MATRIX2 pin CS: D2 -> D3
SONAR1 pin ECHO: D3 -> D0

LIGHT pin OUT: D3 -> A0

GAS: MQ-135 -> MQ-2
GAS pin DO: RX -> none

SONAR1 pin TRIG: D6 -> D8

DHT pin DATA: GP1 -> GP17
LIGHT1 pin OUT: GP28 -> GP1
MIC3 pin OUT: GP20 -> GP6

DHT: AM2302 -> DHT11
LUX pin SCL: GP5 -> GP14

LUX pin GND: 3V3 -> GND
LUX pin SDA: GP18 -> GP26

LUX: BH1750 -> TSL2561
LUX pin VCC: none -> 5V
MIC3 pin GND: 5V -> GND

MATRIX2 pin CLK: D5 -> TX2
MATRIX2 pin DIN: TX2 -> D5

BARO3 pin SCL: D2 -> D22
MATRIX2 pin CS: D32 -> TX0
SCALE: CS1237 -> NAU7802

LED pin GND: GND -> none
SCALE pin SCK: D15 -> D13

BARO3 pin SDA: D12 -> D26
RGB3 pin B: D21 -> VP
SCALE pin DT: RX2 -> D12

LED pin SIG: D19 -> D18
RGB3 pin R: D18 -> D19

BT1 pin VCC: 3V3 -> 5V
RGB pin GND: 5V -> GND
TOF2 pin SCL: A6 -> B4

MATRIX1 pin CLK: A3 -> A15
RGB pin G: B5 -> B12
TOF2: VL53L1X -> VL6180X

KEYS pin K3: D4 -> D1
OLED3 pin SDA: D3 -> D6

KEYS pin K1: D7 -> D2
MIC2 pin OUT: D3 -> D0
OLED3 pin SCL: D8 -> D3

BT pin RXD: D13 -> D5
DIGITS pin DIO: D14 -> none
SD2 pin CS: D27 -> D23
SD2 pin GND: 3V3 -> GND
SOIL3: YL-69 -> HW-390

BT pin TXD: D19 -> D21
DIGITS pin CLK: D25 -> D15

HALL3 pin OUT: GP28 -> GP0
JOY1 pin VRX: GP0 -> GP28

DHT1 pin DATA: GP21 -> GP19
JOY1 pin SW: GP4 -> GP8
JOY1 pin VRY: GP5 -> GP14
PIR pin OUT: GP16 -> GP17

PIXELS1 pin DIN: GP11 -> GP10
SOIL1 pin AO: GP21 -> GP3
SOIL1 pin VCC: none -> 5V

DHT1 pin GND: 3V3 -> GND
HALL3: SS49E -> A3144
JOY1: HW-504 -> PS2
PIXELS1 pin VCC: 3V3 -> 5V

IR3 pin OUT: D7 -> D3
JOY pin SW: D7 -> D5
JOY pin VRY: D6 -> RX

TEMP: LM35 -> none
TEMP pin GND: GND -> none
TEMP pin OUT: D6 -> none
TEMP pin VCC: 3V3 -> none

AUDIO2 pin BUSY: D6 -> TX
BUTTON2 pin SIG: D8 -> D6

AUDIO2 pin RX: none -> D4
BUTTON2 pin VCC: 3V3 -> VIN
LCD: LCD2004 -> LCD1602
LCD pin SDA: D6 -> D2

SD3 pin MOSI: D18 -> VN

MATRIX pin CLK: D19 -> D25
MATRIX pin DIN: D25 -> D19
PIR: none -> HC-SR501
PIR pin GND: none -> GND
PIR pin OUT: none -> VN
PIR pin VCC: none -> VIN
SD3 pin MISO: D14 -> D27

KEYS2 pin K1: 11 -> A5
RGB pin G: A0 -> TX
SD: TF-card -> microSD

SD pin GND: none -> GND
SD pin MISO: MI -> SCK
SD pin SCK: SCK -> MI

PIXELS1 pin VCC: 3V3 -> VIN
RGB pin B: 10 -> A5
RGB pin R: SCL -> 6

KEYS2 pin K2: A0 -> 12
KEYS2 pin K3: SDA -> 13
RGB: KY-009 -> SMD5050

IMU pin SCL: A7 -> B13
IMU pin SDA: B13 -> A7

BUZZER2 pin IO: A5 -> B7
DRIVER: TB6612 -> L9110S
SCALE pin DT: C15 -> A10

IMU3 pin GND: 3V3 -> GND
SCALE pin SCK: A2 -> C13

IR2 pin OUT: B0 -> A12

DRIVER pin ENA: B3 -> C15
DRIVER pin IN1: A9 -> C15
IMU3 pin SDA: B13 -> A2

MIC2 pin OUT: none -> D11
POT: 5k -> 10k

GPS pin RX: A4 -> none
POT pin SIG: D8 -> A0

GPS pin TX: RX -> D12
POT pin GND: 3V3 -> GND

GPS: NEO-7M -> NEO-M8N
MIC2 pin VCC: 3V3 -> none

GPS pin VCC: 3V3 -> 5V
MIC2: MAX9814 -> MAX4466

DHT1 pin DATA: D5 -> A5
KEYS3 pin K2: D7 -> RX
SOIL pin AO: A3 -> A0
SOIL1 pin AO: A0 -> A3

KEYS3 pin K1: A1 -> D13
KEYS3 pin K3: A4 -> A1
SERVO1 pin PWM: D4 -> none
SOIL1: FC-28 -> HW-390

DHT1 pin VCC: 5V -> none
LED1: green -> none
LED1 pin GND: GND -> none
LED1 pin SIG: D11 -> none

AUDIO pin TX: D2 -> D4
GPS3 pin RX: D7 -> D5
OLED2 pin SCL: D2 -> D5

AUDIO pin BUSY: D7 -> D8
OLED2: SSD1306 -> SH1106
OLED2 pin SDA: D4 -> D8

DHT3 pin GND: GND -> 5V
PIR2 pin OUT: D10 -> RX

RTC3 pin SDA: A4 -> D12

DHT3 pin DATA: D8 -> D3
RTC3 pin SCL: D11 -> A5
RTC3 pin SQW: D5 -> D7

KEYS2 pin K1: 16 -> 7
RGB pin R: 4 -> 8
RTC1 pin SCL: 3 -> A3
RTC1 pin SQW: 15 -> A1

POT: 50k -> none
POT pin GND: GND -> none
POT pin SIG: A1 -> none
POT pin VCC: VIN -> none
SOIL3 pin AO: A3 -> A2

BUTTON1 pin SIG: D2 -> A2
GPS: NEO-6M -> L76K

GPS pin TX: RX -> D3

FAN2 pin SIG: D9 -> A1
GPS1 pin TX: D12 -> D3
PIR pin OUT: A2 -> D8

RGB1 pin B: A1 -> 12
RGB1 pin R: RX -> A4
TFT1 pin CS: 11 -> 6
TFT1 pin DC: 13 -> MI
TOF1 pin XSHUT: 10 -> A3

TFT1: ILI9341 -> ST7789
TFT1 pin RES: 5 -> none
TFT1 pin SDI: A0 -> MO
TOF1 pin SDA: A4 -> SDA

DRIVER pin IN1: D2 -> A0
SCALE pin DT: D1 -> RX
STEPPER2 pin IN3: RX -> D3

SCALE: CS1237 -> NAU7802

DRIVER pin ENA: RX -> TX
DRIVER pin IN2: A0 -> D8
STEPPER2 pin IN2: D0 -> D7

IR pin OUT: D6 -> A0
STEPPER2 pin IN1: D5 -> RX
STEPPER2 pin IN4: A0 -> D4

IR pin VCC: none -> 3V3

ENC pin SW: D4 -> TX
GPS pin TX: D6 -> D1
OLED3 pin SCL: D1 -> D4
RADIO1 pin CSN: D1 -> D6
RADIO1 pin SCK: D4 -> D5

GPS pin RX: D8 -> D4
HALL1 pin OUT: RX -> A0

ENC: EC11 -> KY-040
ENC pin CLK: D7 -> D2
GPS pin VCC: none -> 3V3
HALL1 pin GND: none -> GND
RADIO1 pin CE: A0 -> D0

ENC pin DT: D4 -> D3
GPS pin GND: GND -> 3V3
******
All that belongs in the answer is an exact copy of the lines from the start of the records above through the line with "SCALE pin SCK: D15 -> D13".

MATRIX2 pin CS: D2 -> D3
SONAR1 pin ECHO: D3 -> D0

LIGHT pin OUT: D3 -> A0

GAS: MQ-135 -> MQ-2
GAS pin DO: RX -> none

SONAR1 pin TRIG: D6 -> D8

DHT pin DATA: GP1 -> GP17
LIGHT1 pin OUT: GP28 -> GP1
MIC3 pin OUT: GP20 -> GP6

DHT: AM2302 -> DHT11
LUX pin SCL: GP5 -> GP14

LUX pin GND: 3V3 -> GND
LUX pin SDA: GP18 -> GP26

LUX: BH1750 -> TSL2561
LUX pin VCC: none -> 5V
MIC3 pin GND: 5V -> GND

MATRIX2 pin CLK: D5 -> TX2
MATRIX2 pin DIN: TX2 -> D5

BARO3 pin SCL: D2 -> D22
MATRIX2 pin CS: D32 -> TX0
SCALE: CS1237 -> NAU7802

LED pin GND: GND -> none
SCALE pin SCK: D15 -> D13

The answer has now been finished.